> **Task item**:
All of the entries below are to be repeated word for word.
....
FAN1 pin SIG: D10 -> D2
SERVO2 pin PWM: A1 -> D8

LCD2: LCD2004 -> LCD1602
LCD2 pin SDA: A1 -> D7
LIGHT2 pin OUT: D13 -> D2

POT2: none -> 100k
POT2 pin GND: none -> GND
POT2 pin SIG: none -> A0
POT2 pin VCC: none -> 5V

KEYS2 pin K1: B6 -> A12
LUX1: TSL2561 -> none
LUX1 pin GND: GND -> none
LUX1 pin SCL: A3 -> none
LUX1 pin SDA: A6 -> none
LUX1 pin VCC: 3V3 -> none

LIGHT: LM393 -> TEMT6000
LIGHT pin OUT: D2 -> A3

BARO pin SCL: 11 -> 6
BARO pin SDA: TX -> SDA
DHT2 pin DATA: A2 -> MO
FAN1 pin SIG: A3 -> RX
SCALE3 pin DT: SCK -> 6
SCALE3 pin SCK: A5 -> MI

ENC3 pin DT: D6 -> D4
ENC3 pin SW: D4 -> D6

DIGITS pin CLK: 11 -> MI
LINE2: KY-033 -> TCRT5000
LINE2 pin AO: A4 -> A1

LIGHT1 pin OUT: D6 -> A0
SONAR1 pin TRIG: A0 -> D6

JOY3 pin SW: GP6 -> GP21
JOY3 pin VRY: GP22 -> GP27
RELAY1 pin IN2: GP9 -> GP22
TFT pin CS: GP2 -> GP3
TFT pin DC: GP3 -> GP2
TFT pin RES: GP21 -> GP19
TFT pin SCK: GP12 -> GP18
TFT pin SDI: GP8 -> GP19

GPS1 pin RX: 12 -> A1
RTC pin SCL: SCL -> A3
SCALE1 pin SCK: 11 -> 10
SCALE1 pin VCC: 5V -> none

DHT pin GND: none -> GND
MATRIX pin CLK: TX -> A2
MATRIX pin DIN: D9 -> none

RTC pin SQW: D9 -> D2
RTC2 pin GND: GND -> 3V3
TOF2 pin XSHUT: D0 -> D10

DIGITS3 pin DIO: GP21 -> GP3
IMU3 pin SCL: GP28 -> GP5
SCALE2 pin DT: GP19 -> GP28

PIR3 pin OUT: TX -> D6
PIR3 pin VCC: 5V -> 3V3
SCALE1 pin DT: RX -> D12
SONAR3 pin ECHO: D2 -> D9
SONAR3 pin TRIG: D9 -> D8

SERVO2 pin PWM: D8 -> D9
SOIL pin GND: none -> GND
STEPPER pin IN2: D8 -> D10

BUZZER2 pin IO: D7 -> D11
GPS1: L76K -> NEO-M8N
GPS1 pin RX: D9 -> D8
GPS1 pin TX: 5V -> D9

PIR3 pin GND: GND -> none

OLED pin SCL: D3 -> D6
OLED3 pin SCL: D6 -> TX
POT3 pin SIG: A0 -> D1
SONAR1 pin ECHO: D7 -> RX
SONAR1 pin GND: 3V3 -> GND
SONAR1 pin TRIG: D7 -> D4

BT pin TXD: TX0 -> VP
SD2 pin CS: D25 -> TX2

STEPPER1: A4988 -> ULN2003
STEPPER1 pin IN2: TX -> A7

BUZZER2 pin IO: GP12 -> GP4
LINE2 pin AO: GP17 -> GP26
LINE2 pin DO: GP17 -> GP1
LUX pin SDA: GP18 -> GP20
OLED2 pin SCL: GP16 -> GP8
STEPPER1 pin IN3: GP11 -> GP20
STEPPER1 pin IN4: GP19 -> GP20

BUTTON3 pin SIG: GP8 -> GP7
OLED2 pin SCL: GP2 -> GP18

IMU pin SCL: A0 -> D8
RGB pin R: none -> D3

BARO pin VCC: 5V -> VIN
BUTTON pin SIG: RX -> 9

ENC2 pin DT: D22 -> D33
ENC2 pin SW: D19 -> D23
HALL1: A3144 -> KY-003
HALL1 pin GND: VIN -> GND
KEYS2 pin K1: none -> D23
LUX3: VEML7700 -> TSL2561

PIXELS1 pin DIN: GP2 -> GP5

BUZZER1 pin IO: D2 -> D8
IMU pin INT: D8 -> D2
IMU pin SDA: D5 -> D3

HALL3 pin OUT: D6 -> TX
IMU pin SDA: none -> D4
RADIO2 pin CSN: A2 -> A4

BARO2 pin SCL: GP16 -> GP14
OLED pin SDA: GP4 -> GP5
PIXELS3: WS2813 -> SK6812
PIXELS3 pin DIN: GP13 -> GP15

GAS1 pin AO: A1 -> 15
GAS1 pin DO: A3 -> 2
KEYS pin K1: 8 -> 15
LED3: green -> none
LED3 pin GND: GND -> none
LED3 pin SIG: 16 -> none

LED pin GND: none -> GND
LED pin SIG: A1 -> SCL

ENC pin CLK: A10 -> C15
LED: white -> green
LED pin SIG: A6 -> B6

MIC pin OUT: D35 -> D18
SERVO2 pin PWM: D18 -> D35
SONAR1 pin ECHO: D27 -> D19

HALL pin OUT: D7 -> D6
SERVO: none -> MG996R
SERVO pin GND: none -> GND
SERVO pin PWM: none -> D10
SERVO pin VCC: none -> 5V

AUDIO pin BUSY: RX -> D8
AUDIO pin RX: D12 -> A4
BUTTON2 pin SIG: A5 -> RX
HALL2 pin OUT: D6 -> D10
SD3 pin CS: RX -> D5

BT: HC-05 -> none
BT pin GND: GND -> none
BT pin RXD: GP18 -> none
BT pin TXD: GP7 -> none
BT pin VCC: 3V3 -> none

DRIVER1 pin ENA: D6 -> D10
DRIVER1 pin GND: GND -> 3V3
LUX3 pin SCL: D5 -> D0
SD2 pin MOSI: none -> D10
....
> **Response box**:
FAN1 pin SIG: D10 -> D2
SERVO2 pin PWM: A1 -> D8

LCD2: LCD2004 -> LCD1602
LCD2 pin SDA: A1 -> D7
LIGHT2 pin OUT: D13 -> D2

POT2: none -> 100k
POT2 pin GND: none -> GND
POT2 pin SIG: none -> A0
POT2 pin VCC: none -> 5V

KEYS2 pin K1: B6 -> A12
LUX1: TSL2561 -> none
LUX1 pin GND: GND -> none
LUX1 pin SCL: A3 -> none
LUX1 pin SDA: A6 -> none
LUX1 pin VCC: 3V3 -> none

LIGHT: LM393 -> TEMT6000
LIGHT pin OUT: D2 -> A3

BARO pin SCL: 11 -> 6
BARO pin SDA: TX -> SDA
DHT2 pin DATA: A2 -> MO
FAN1 pin SIG: A3 -> RX
SCALE3 pin DT: SCK -> 6
SCALE3 pin SCK: A5 -> MI

ENC3 pin DT: D6 -> D4
ENC3 pin SW: D4 -> D6

DIGITS pin CLK: 11 -> MI
LINE2: KY-033 -> TCRT5000
LINE2 pin AO: A4 -> A1

LIGHT1 pin OUT: D6 -> A0
SONAR1 pin TRIG: A0 -> D6

JOY3 pin SW: GP6 -> GP21
JOY3 pin VRY: GP22 -> GP27
RELAY1 pin IN2: GP9 -> GP22
TFT pin CS: GP2 -> GP3
TFT pin DC: GP3 -> GP2
TFT pin RES: GP21 -> GP19
TFT pin SCK: GP12 -> GP18
TFT pin SDI: GP8 -> GP19

GPS1 pin RX: 12 -> A1
RTC pin SCL: SCL -> A3
SCALE1 pin SCK: 11 -> 10
SCALE1 pin VCC: 5V -> none

DHT pin GND: none -> GND
MATRIX pin CLK: TX -> A2
MATRIX pin DIN: D9 -> none

RTC pin SQW: D9 -> D2
RTC2 pin GND: GND -> 3V3
TOF2 pin XSHUT: D0 -> D10

DIGITS3 pin DIO: GP21 -> GP3
IMU3 pin SCL: GP28 -> GP5
SCALE2 pin DT: GP19 -> GP28

PIR3 pin OUT: TX -> D6
PIR3 pin VCC: 5V -> 3V3
SCALE1 pin DT: RX -> D12
SONAR3 pin ECHO: D2 -> D9
SONAR3 pin TRIG: D9 -> D8

SERVO2 pin PWM: D8 -> D9
SOIL pin GND: none -> GND
STEPPER pin IN2: D8 -> D10

BUZZER2 pin IO: D7 -> D11
GPS1: L76K -> NEO-M8N
GPS1 pin RX: D9 -> D8
GPS1 pin TX: 5V -> D9

PIR3 pin GND: GND -> none

OLED pin SCL: D3 -> D6
OLED3 pin SCL: D6 -> TX
POT3 pin SIG: A0 -> D1
SONAR1 pin ECHO: D7 -> RX
SONAR1 pin GND: 3V3 -> GND
SONAR1 pin TRIG: D7 -> D4

BT pin TXD: TX0 -> VP
SD2 pin CS: D25 -> TX2

STEPPER1: A4988 -> ULN2003
STEPPER1 pin IN2: TX -> A7

BUZZER2 pin IO: GP12 -> GP4
LINE2 pin AO: GP17 -> GP26
LINE2 pin DO: GP17 -> GP1
LUX pin SDA: GP18 -> GP20
OLED2 pin SCL: GP16 -> GP8
STEPPER1 pin IN3: GP11 -> GP20
STEPPER1 pin IN4: GP19 -> GP20

BUTTON3 pin SIG: GP8 -> GP7
OLED2 pin SCL: GP2 -> GP18

IMU pin SCL: A0 -> D8
RGB pin R: none -> D3

BARO pin VCC: 5V -> VIN
BUTTON pin SIG: RX -> 9

ENC2 pin DT: D22 -> D33
ENC2 pin SW: D19 -> D23
HALL1: A3144 -> KY-003
HALL1 pin GND: VIN -> GND
KEYS2 pin K1: none -> D23
LUX3: VEML7700 -> TSL2561

PIXELS1 pin DIN: GP2 -> GP5

BUZZER1 pin IO: D2 -> D8
IMU pin INT: D8 -> D2
IMU pin SDA: D5 -> D3

HALL3 pin OUT: D6 -> TX
IMU pin SDA: none -> D4
RADIO2 pin CSN: A2 -> A4

BARO2 pin SCL: GP16 -> GP14
OLED pin SDA: GP4 -> GP5
PIXELS3: WS2813 -> SK6812
PIXELS3 pin DIN: GP13 -> GP15

GAS1 pin AO: A1 -> 15
GAS1 pin DO: A3 -> 2
KEYS pin K1: 8 -> 15
LED3: green -> none
LED3 pin GND: GND -> none
LED3 pin SIG: 16 -> none

LED pin GND: none -> GND
LED pin SIG: A1 -> SCL

ENC pin CLK: A10 -> C15
LED: white -> green
LED pin SIG: A6 -> B6

MIC pin OUT: D35 -> D18
SERVO2 pin PWM: D18 -> D35
SONAR1 pin ECHO: D27 -> D19

HALL pin OUT: D7 -> D6
SERVO: none -> MG996R
SERVO pin GND: none -> GND
SERVO pin PWM: none -> D10
SERVO pin VCC: none -> 5V

AUDIO pin BUSY: RX -> D8
AUDIO pin RX: D12 -> A4
BUTTON2 pin SIG: A5 -> RX
HALL2 pin OUT: D6 -> D10
SD3 pin CS: RX -> D5

BT: HC-05 -> none
BT pin GND: GND -> none
BT pin RXD: GP18 -> none
BT pin TXD: GP7 -> none
BT pin VCC: 3V3 -> none

DRIVER1 pin ENA: D6 -> D10
DRIVER1 pin GND: GND -> 3V3
LUX3 pin SCL: D5 -> D0
SD2 pin MOSI: none -> D10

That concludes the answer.